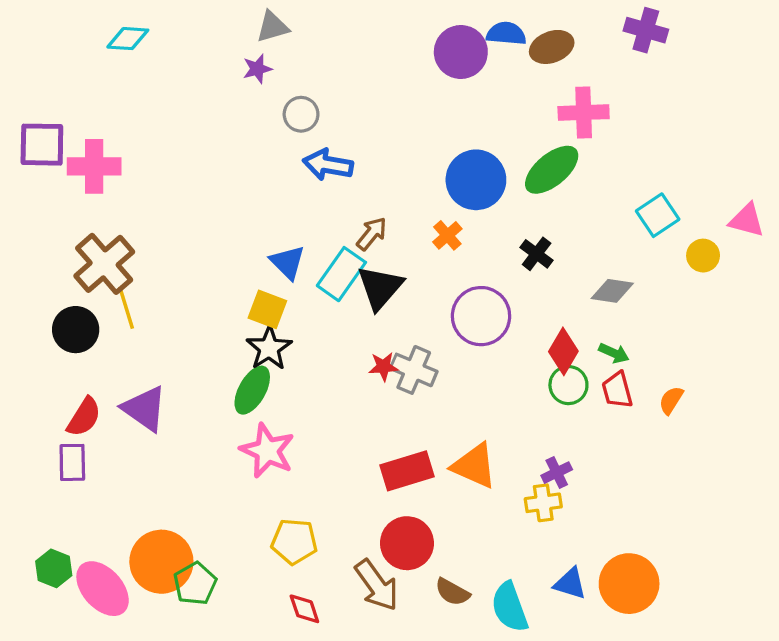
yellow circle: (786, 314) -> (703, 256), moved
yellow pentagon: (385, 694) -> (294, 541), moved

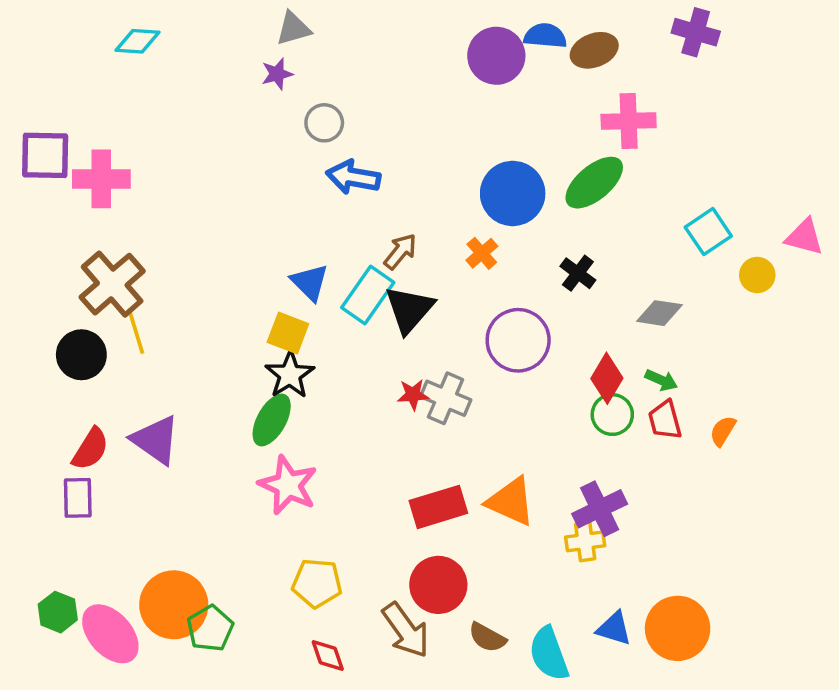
purple cross: (557, 473) -> (600, 509), size x1.6

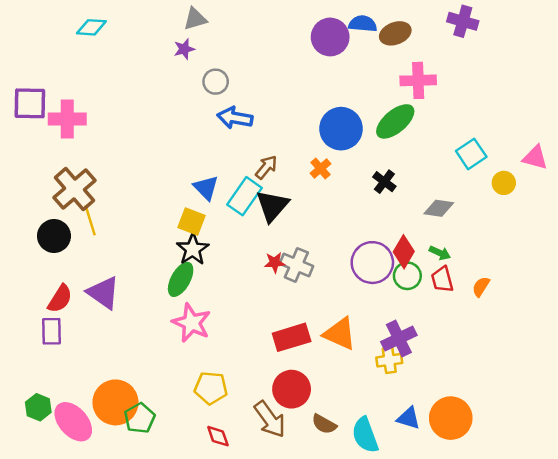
purple circle: (518, 340) -> (372, 263), moved

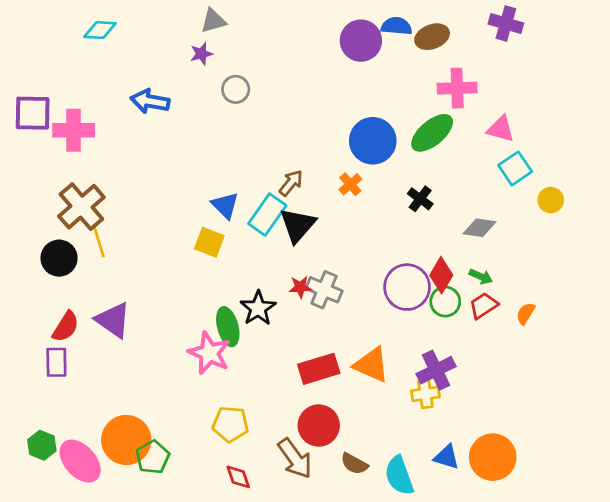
blue arrow: (235, 118) -> (150, 101), moved
pink triangle: (535, 158) -> (501, 129), moved
black star: (193, 249) -> (258, 308), moved
green ellipse: (181, 279) -> (228, 327), moved, turned -44
red trapezoid: (442, 279) -> (483, 306), turned 72

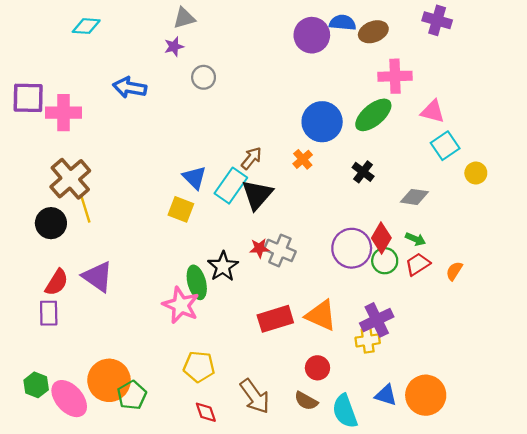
red circle: (319, 425) -> (317, 368), moved, size x0.7

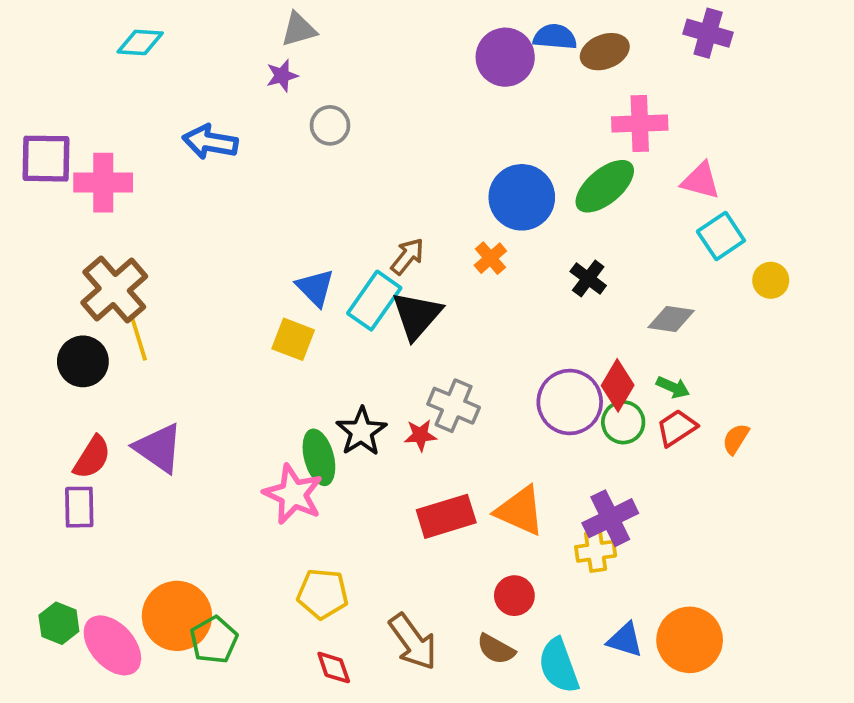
red star: (259, 248) -> (420, 435), moved

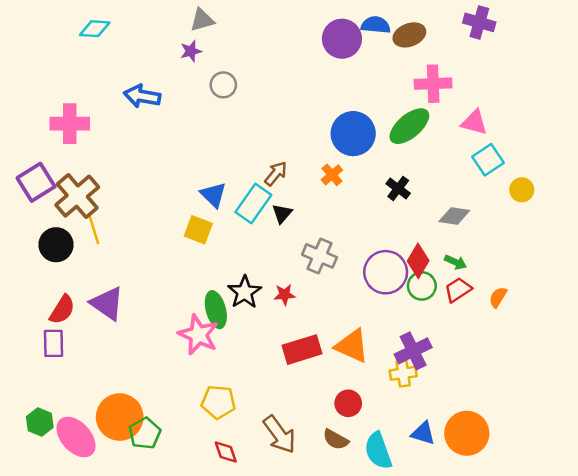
purple square: (46, 159) -> (36, 182), moved, turned -33
black triangle: (417, 315) -> (282, 214), size x0.6
gray cross: (454, 406) -> (319, 256), moved

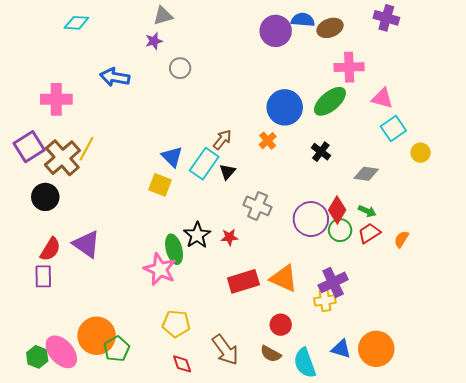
yellow line: (93, 228) -> (87, 149), moved, turned 45
green hexagon: (40, 422) -> (37, 357), moved

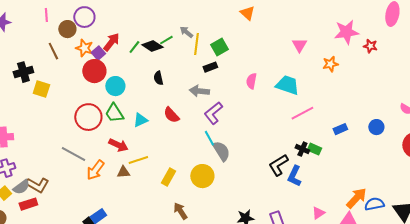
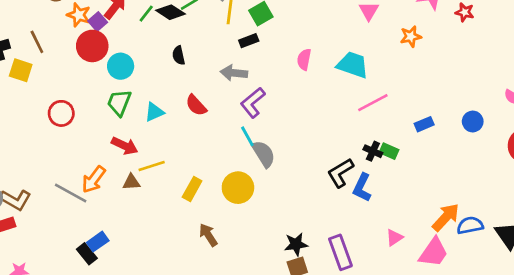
brown line: (53, 51) -> (37, 42), moved
green trapezoid: (114, 113) -> (119, 103), turned 55
red circle: (88, 117) -> (61, 113), moved, size x0.7
gray line: (73, 154) -> (71, 193), moved

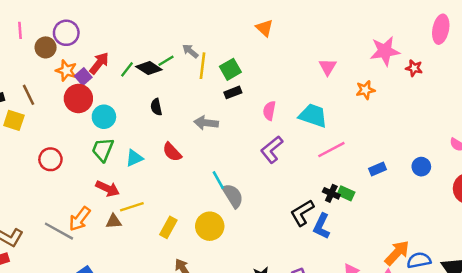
black rectangle: (249, 41) -> (233, 92), moved
purple L-shape: (253, 103) -> (272, 150), moved

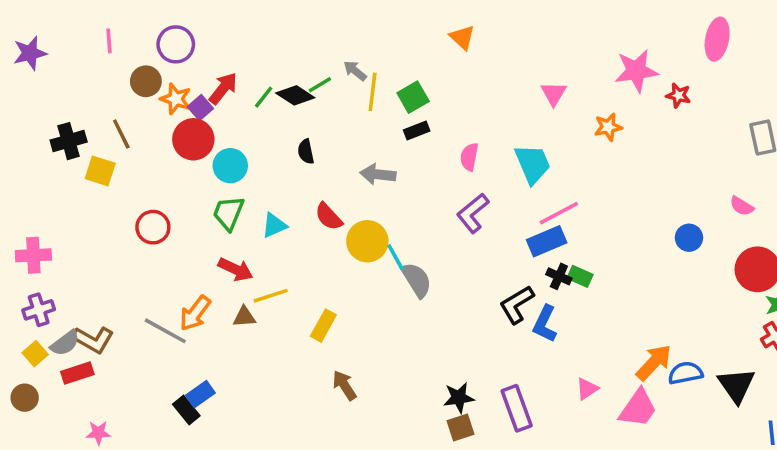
brown circle: (46, 47) -> (146, 81), moved
cyan trapezoid: (313, 116) -> (533, 164), turned 48
blue rectangle: (378, 169) -> (547, 241), moved, size x1.5
yellow circle: (210, 226) -> (367, 241), moved

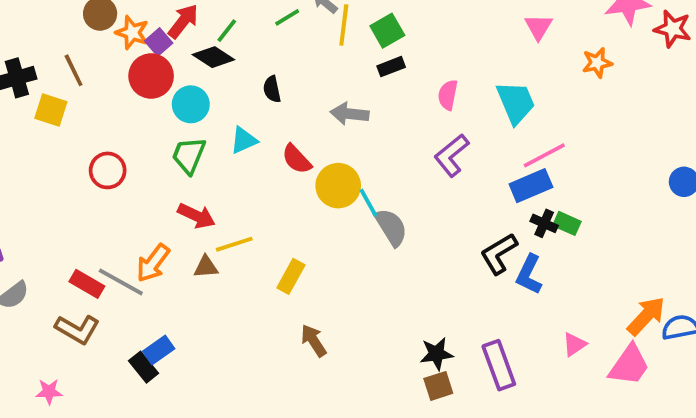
black diamond: (295, 95) -> (213, 57), moved
red star: (678, 95) -> (673, 29), size x1.4
cyan triangle: (274, 225) -> (244, 140), moved
brown L-shape: (93, 340) -> (77, 329), moved
red rectangle: (77, 373) -> (87, 284), moved, turned 48

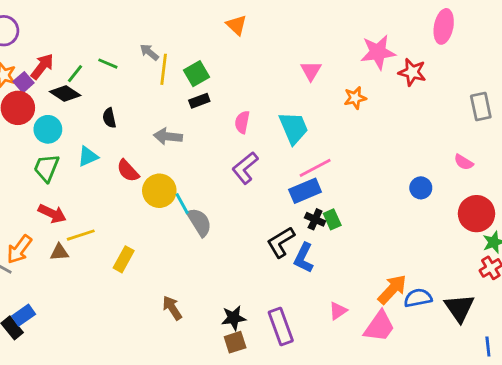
green line: (287, 17) -> (108, 64), moved, turned 54
green rectangle: (567, 223) -> (332, 219), turned 42
brown arrow: (314, 341) -> (172, 308), moved

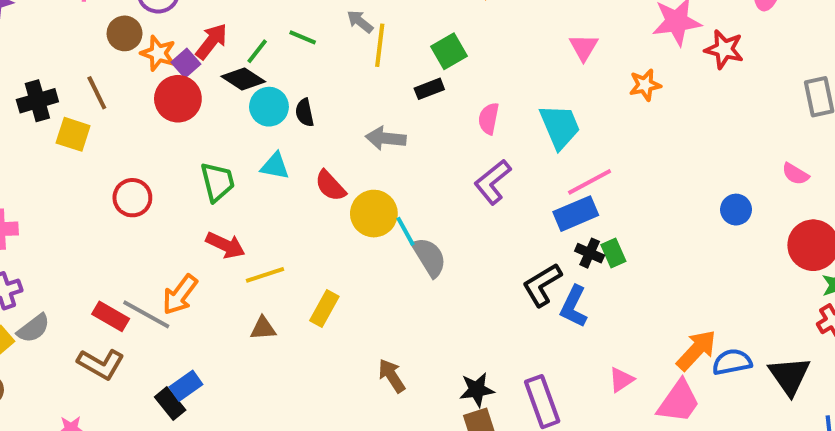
green square: (196, 74) -> (449, 51), moved
cyan circle: (48, 129) -> (269, 107), moved
cyan triangle: (88, 156) -> (275, 166), turned 35
green trapezoid: (46, 168) -> (218, 182), turned 144
brown triangle: (59, 252) -> (263, 328), moved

*Task item*
Each line of the listing above that includes the word "square" should be copied.

*Task result*
purple square: (46, 159) -> (36, 182), moved, turned -33
green square: (196, 74) -> (449, 51), moved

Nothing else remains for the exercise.